Exercise details: Copy out every line of the listing in which "destornillador" appears.

Given data:

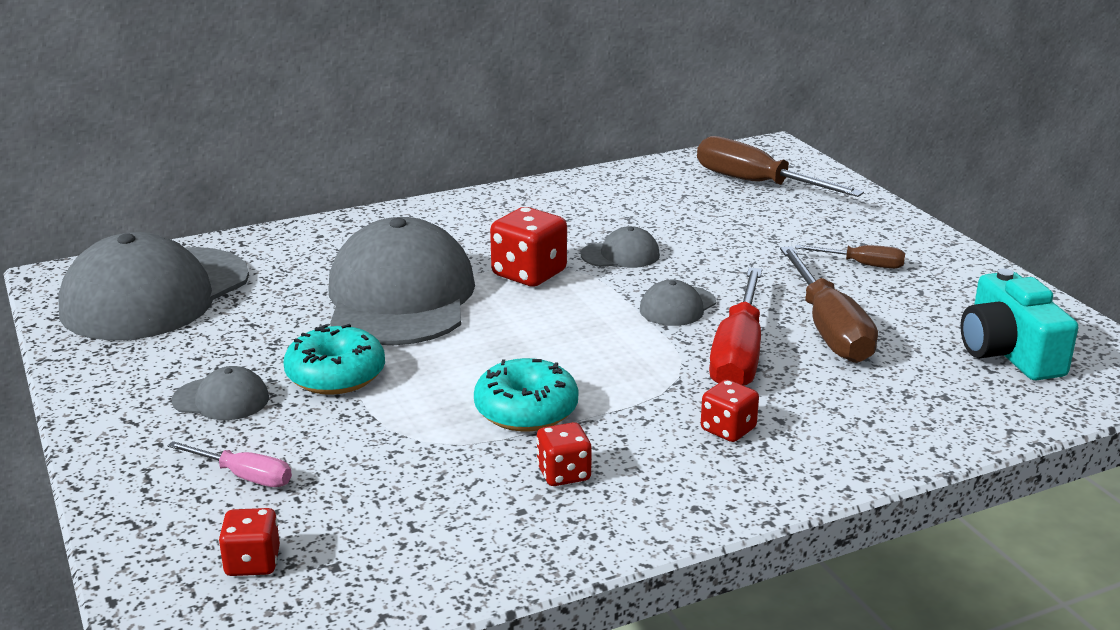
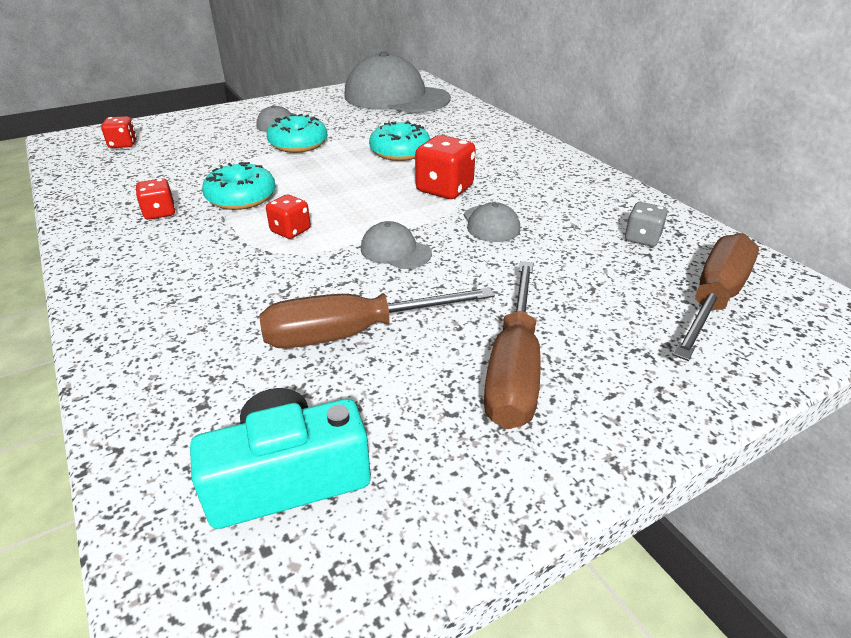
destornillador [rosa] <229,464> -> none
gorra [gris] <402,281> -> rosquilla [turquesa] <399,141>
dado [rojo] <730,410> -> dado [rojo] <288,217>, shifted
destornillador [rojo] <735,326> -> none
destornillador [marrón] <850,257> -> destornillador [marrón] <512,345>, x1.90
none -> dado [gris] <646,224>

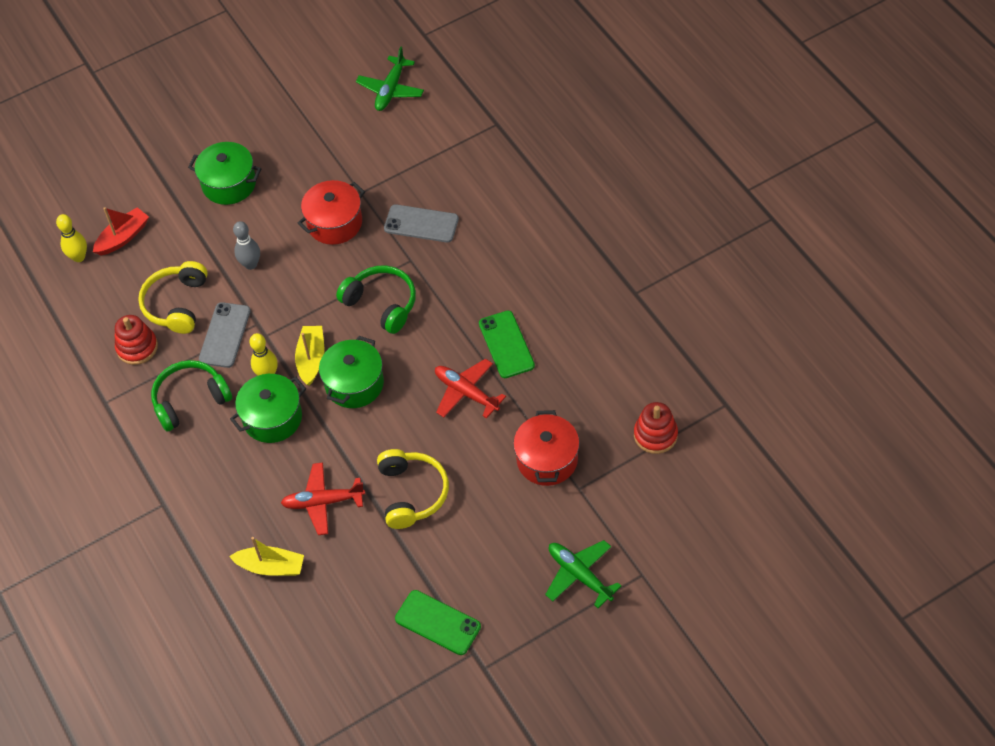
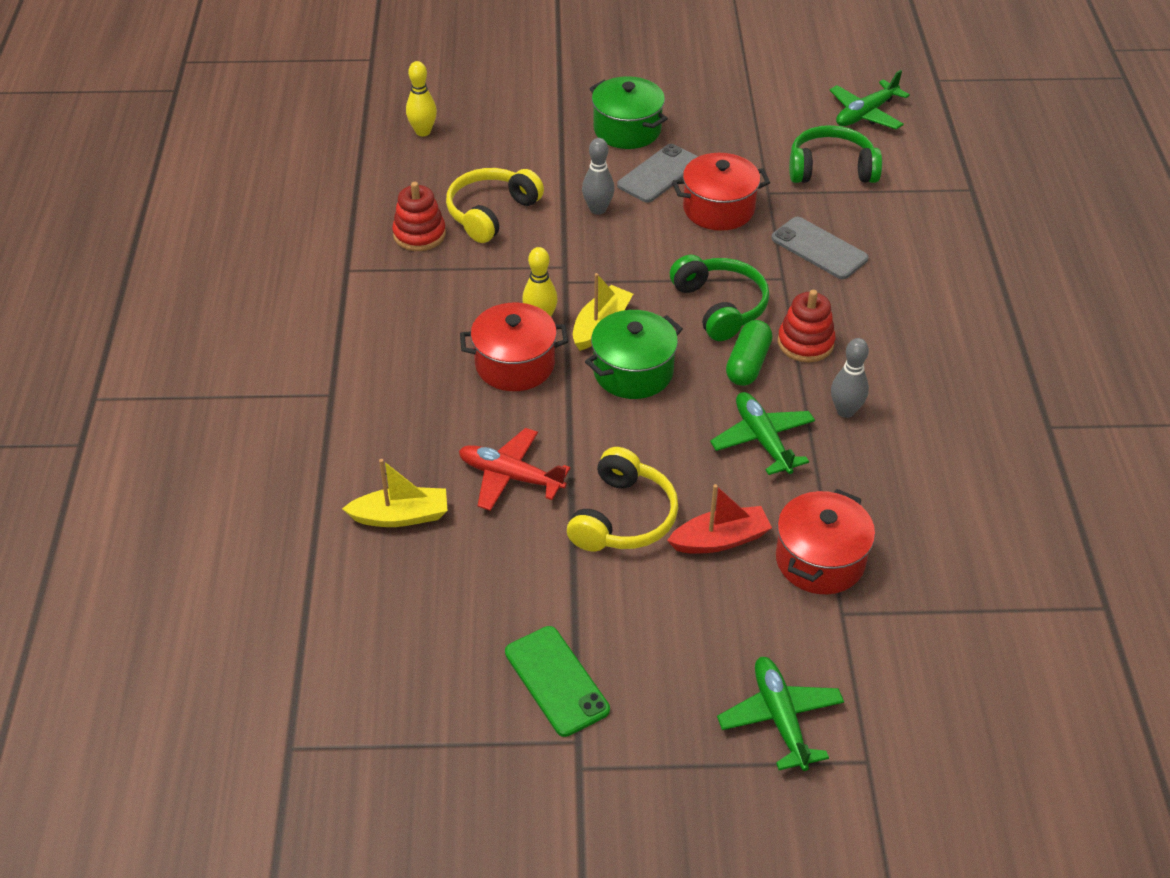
barco [rojo] <121,231> -> barco [rojo] <719,518>, shifted
auriculares [verde] <191,395> -> auriculares [verde] <835,154>, shifted
móvil [gris] <225,335> -> móvil [gris] <657,173>, shifted
barco [amarillo] <266,556> -> barco [amarillo] <395,493>, 45 degrees counterclockwise
olla [verde] <268,408> -> olla [rojo] <514,347>
avión [rojo] <470,389> -> avión [verde] <762,433>
móvil [verde] <507,344> -> bolo [gris] <850,378>
juguete apilable [rojo] <656,428> -> juguete apilable [rojo] <806,326>, shifted
none -> cápsula [verde] <749,353>

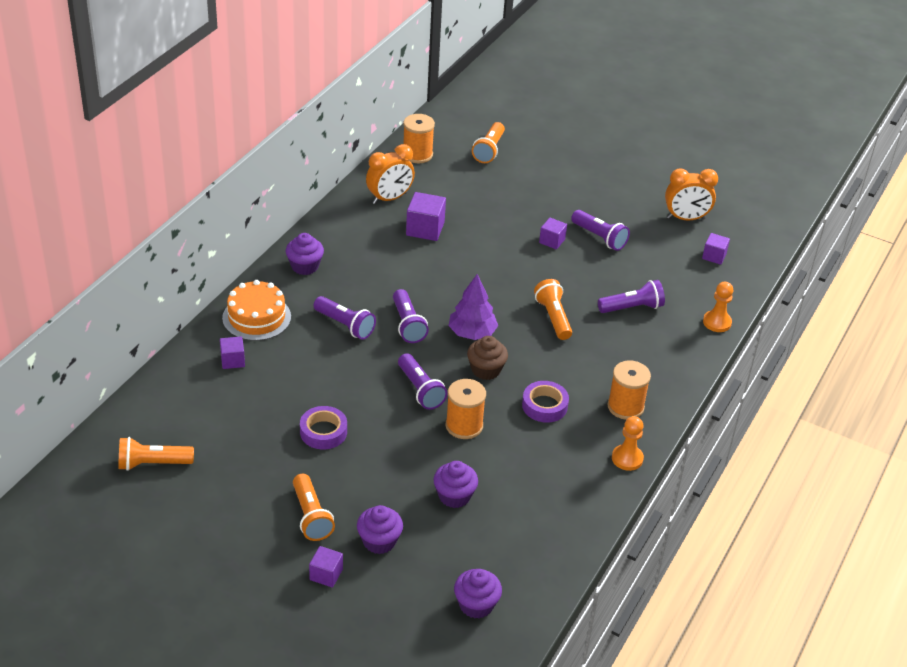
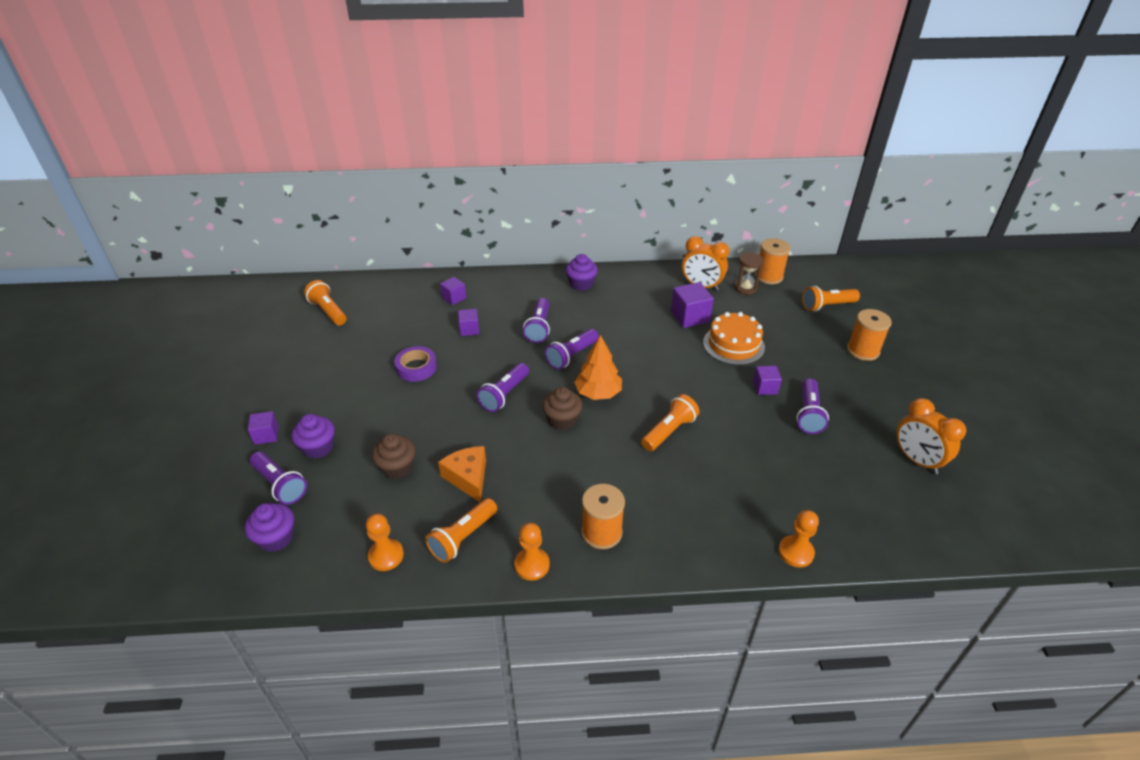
tarta [naranja] <256,310> -> tarta [naranja] <734,338>, shifted
lámpara de mano [naranja] <314,507> -> lámpara de mano [naranja] <461,530>, shifted
magdalena [morado] <456,484> -> magdalena [marrón] <394,456>
carrete [naranja] <466,409> -> carrete [naranja] <869,335>, shifted
árbol [morado] <473,307> -> árbol [naranja] <598,367>
cinta adhesiva [morado] <545,402> -> none
lámpara de mano [morado] <631,296> -> lámpara de mano [morado] <278,478>, shifted
cubo [morado] <716,249> -> cubo [morado] <469,322>, shifted
none -> peón [naranja] <385,542>
none -> queso [naranja] <462,474>
none -> reloj de arena [marrón] <749,273>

Exercise result:
destornillador [rosa] <229,464> -> none
destornillador [rojo] <735,326> -> none
destornillador [marrón] <850,257> -> destornillador [marrón] <512,345>, x1.90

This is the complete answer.